[Data section — start]
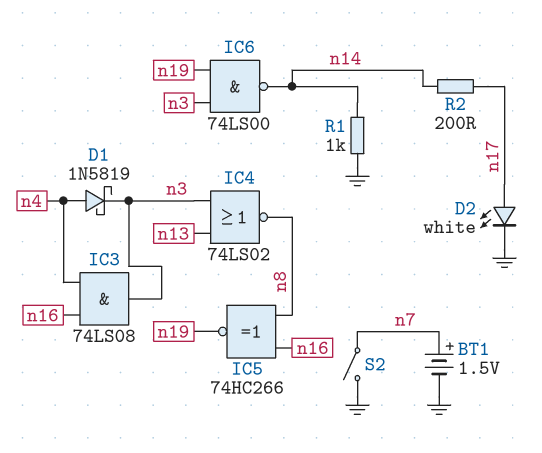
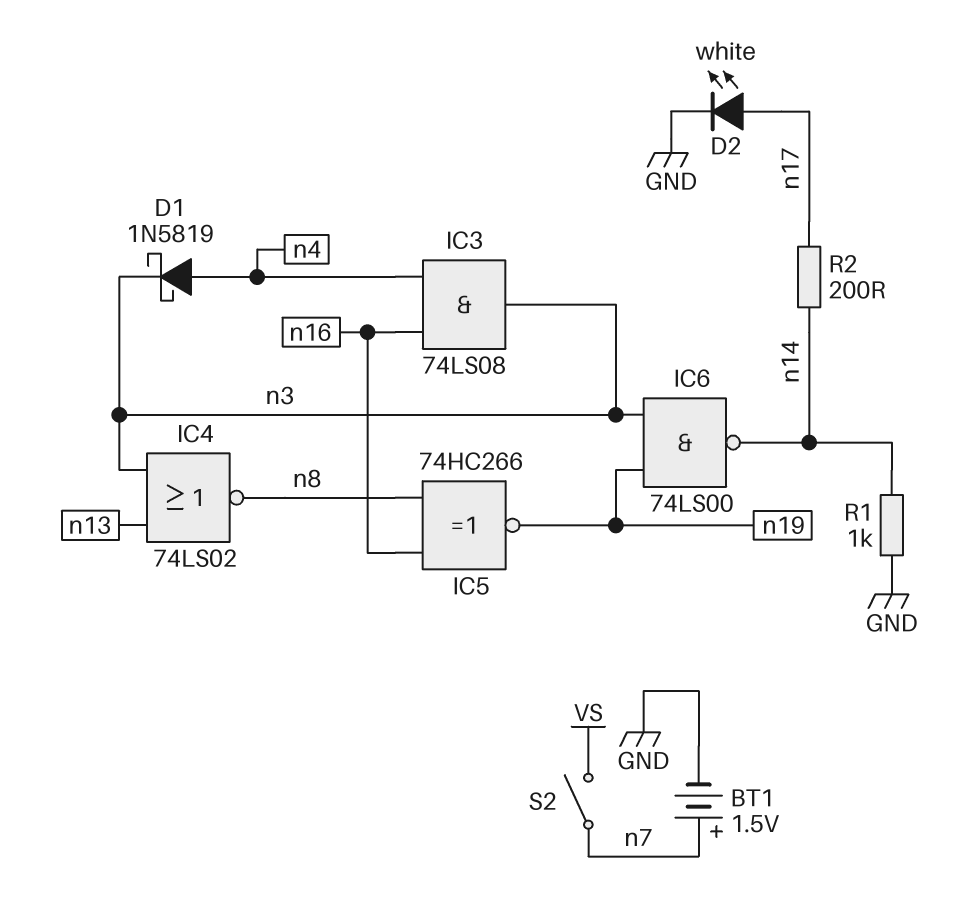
S2: switch (GND, n7) -> switch (VS, n7)

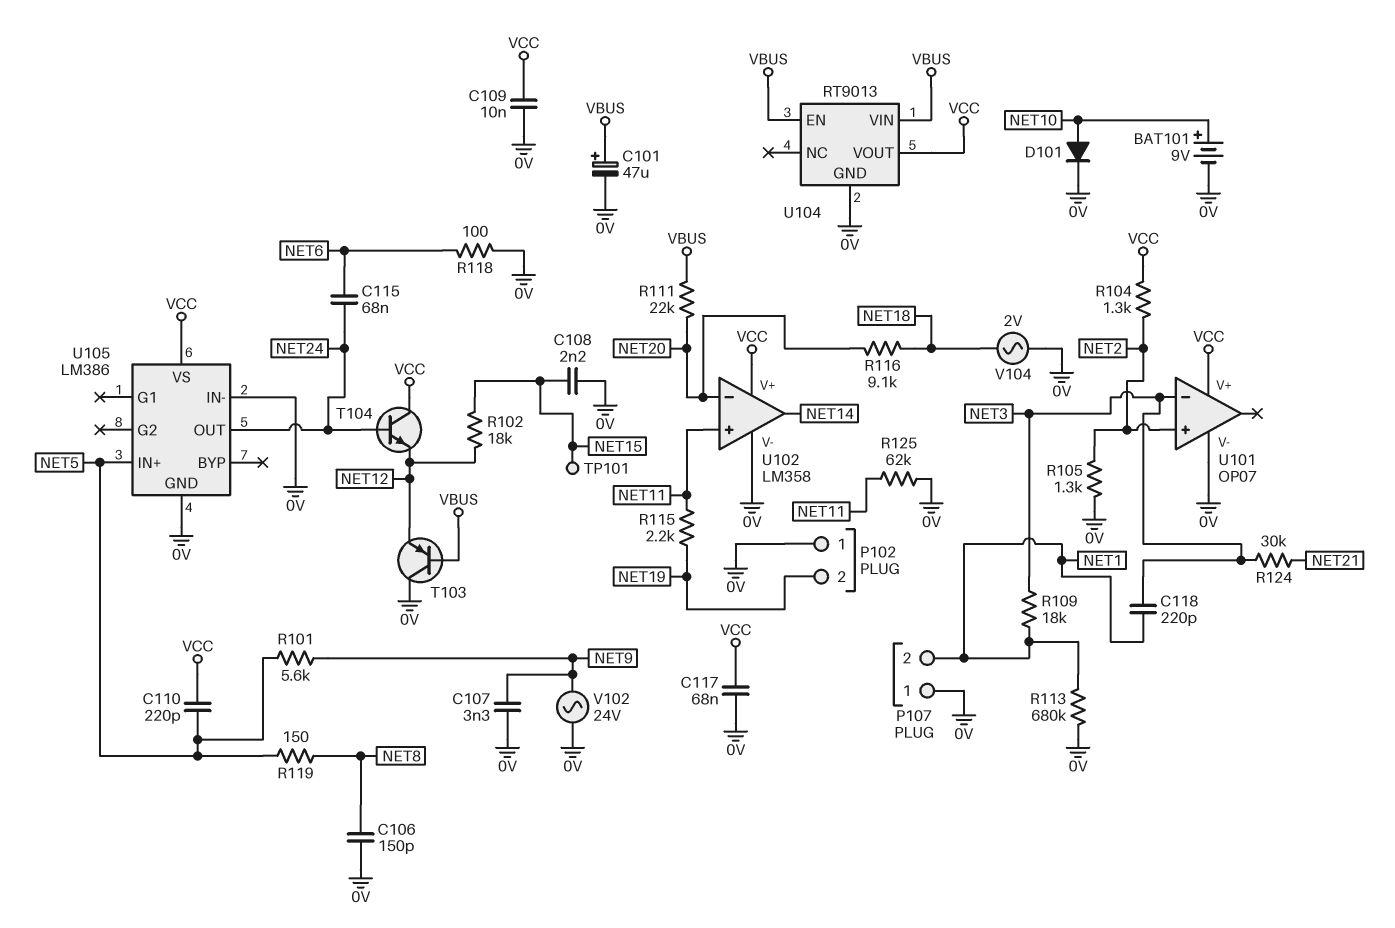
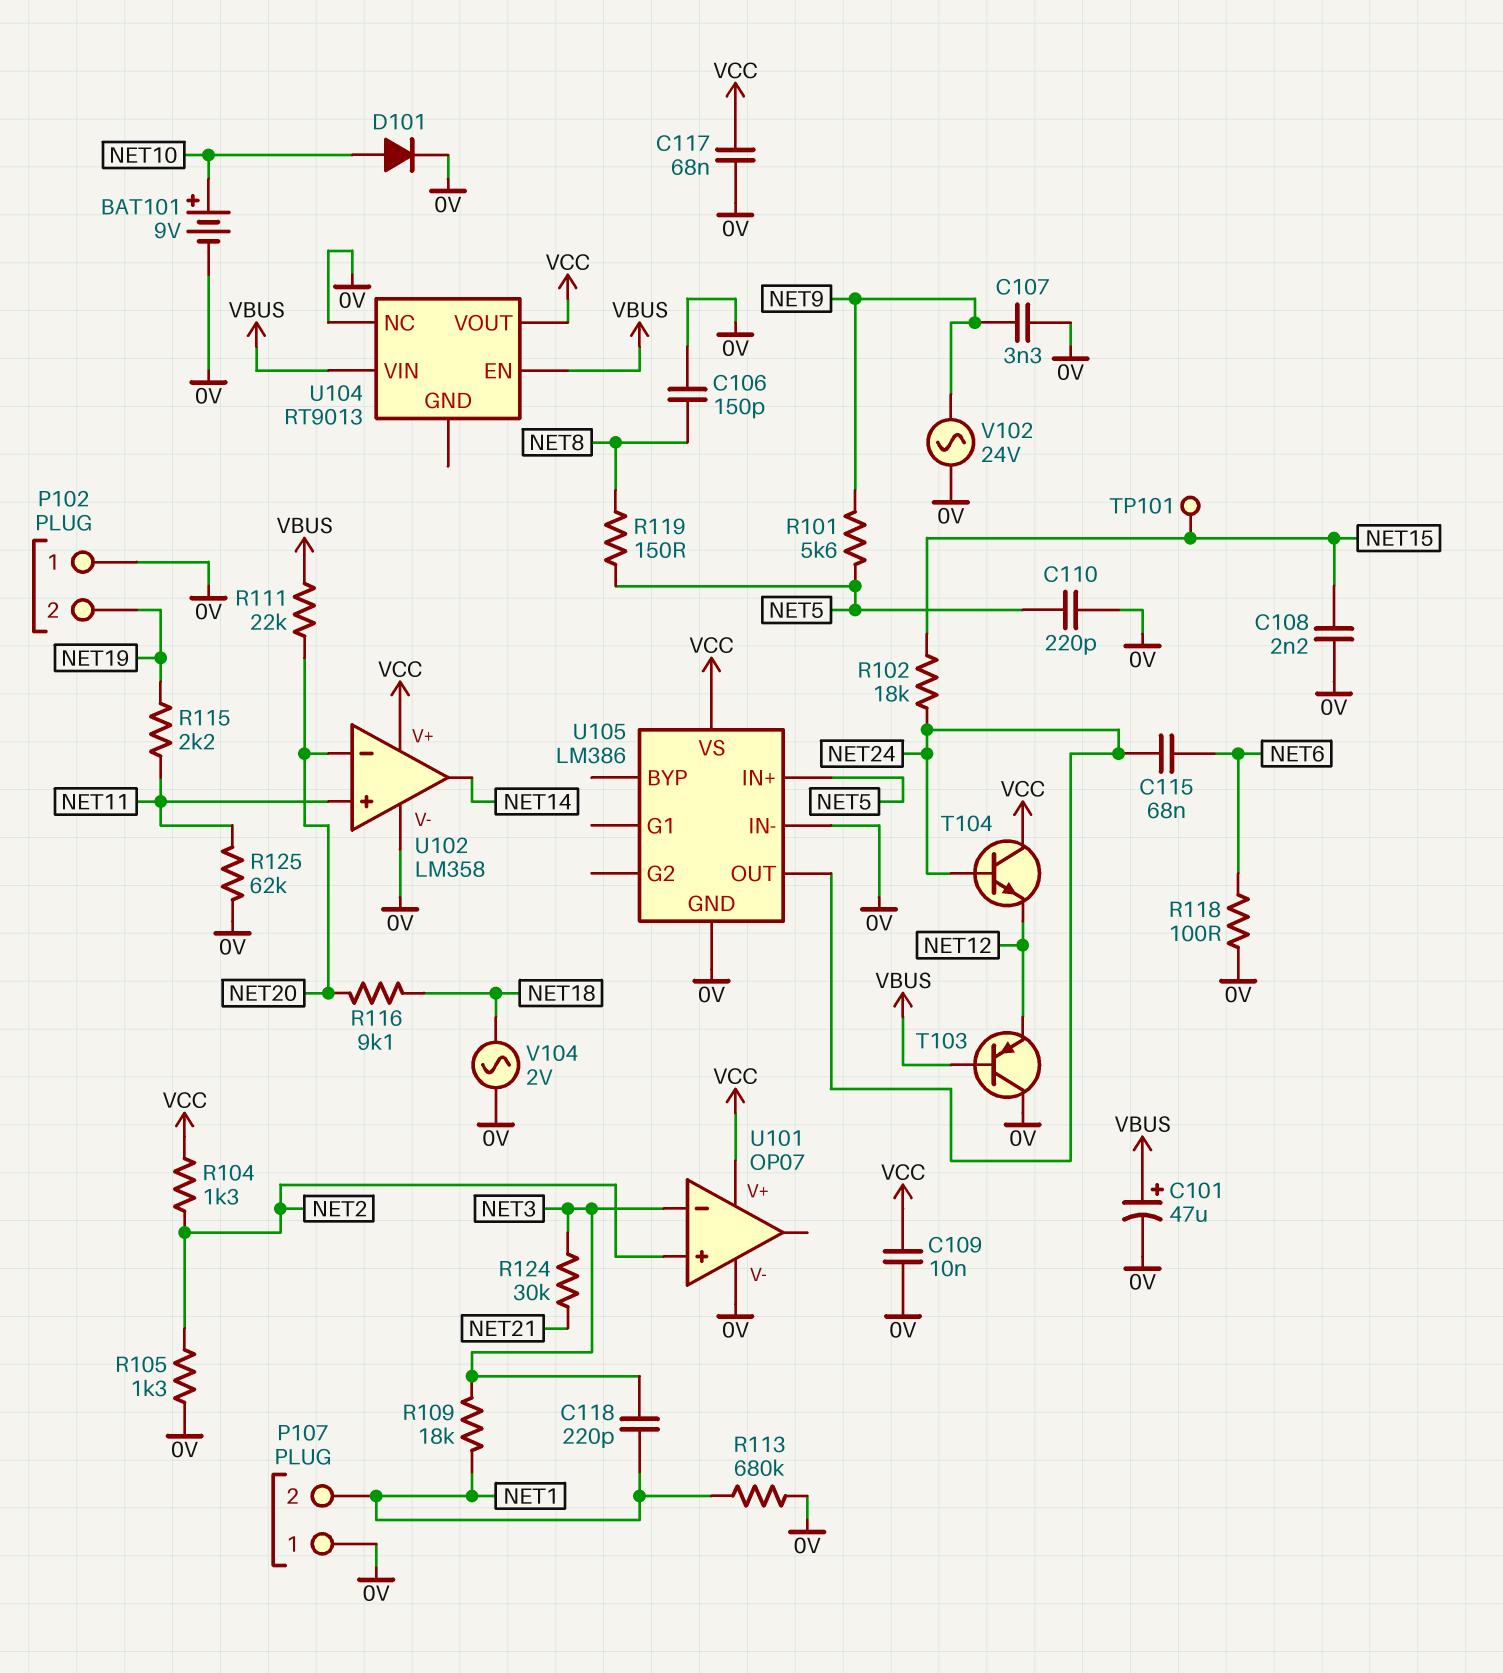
C110: 220pF (NET5, VCC) -> 220pF (0V, NET5)
R102: 18k (NET12, NET15) -> 18k (NET15, NET24)
U104 pin GND: 0V -> none
U104 pin NC: none -> 0V

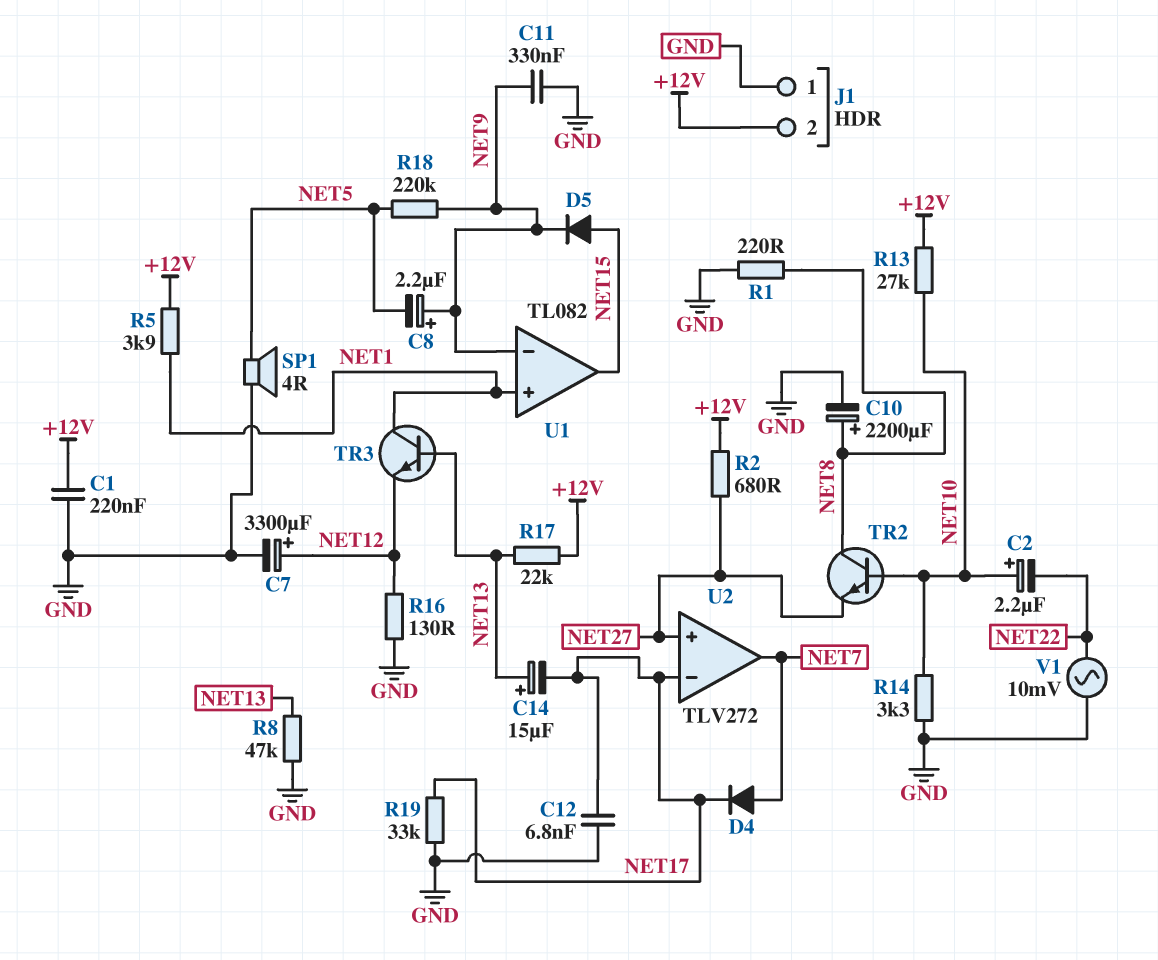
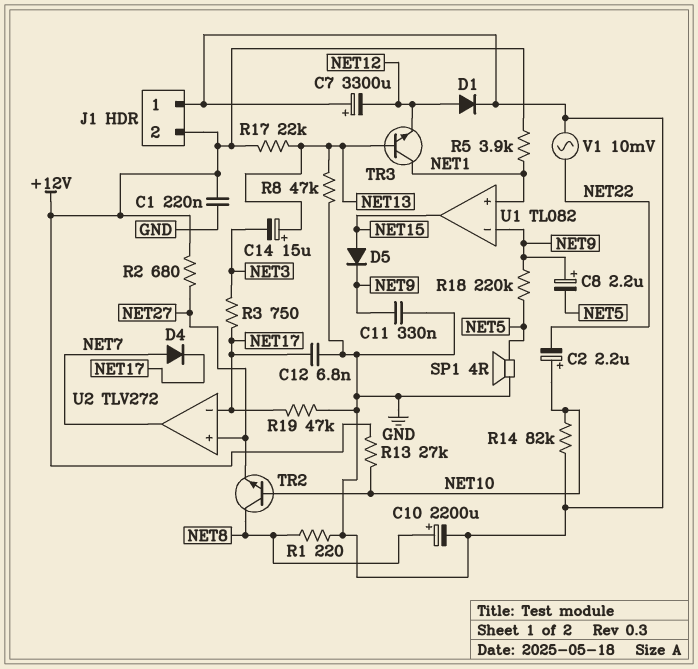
C7: 3300uF (plus NET12, minus GND) -> 3300uF (plus GND, minus NET12)
C14: 15uF (plus NET13, minus NET17) -> 15uF (plus NET13, minus NET3)
D1: none -> diode (A NET12, K GND)
R3: none -> 750 (NET3, NET17)
R14: 3.3k (GND, NET10) -> 82k (GND, NET10)
R16: 130 (GND, NET12) -> none
R19: 33k (GND, NET17) -> 47k (GND, NET17)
[Data section — finish]
### About this task
Print out the material word for word, omitting the pictures.

### Exercise output
S2: switch (GND, n7) -> switch (VS, n7)

C110: 220pF (NET5, VCC) -> 220pF (0V, NET5)
R102: 18k (NET12, NET15) -> 18k (NET15, NET24)
U104 pin GND: 0V -> none
U104 pin NC: none -> 0V

C7: 3300uF (plus NET12, minus GND) -> 3300uF (plus GND, minus NET12)
C14: 15uF (plus NET13, minus NET17) -> 15uF (plus NET13, minus NET3)
D1: none -> diode (A NET12, K GND)
R3: none -> 750 (NET3, NET17)
R14: 3.3k (GND, NET10) -> 82k (GND, NET10)
R16: 130 (GND, NET12) -> none
R19: 33k (GND, NET17) -> 47k (GND, NET17)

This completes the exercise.